Your instructions:
Return each line of the records below in which the string "blue" turns up.

Data records:

>>

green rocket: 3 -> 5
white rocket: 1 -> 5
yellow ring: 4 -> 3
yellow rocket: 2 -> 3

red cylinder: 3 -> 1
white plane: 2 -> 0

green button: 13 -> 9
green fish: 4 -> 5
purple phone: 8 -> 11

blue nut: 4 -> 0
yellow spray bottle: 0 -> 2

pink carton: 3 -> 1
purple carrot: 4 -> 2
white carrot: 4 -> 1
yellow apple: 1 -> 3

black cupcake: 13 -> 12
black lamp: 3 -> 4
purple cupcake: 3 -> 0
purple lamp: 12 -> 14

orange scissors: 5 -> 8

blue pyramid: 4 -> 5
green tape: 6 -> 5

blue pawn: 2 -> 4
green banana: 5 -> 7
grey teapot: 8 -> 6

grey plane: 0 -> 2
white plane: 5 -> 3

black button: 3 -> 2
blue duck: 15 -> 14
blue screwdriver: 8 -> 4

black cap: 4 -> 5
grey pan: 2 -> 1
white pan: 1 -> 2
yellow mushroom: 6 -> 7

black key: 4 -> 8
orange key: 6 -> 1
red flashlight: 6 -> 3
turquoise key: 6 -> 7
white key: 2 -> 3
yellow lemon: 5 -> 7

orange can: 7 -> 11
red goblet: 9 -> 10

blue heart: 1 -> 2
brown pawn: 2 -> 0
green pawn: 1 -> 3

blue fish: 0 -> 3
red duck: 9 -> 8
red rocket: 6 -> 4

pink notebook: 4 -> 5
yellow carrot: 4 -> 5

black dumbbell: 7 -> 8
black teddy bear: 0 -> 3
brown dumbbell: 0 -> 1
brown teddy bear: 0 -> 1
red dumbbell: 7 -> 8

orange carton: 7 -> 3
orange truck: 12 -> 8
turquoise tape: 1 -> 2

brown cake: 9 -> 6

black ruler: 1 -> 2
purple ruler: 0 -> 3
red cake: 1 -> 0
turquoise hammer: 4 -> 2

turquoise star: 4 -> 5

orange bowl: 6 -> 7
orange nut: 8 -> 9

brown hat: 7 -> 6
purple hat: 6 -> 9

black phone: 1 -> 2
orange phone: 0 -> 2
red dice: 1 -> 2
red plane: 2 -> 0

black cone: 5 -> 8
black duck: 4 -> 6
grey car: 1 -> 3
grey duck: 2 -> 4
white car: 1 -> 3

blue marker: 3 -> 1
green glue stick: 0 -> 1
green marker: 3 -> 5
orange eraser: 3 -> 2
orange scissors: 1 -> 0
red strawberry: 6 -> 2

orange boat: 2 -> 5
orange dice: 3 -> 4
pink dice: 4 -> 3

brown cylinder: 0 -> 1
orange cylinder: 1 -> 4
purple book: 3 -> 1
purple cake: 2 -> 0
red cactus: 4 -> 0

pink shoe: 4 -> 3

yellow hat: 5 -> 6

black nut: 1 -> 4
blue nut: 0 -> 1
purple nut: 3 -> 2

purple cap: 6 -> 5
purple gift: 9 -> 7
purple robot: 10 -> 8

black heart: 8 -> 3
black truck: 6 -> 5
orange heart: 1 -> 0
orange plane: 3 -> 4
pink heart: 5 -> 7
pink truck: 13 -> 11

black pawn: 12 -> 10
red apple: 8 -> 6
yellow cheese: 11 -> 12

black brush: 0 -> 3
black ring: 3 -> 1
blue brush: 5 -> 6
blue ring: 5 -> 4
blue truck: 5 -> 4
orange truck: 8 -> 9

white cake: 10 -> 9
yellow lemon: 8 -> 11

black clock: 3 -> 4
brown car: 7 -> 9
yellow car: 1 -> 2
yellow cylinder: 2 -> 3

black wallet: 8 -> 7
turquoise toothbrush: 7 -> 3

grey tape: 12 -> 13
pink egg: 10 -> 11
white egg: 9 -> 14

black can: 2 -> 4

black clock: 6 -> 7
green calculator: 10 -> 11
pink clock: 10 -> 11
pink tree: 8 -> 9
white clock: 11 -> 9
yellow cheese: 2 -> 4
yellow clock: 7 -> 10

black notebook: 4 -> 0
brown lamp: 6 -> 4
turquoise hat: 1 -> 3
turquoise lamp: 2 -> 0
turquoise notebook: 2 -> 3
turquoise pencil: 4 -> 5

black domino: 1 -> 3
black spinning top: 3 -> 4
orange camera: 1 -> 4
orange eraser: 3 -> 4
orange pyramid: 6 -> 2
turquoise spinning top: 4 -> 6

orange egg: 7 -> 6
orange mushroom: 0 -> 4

<<

Response:
blue nut: 4 -> 0
blue pyramid: 4 -> 5
blue pawn: 2 -> 4
blue duck: 15 -> 14
blue screwdriver: 8 -> 4
blue heart: 1 -> 2
blue fish: 0 -> 3
blue marker: 3 -> 1
blue nut: 0 -> 1
blue brush: 5 -> 6
blue ring: 5 -> 4
blue truck: 5 -> 4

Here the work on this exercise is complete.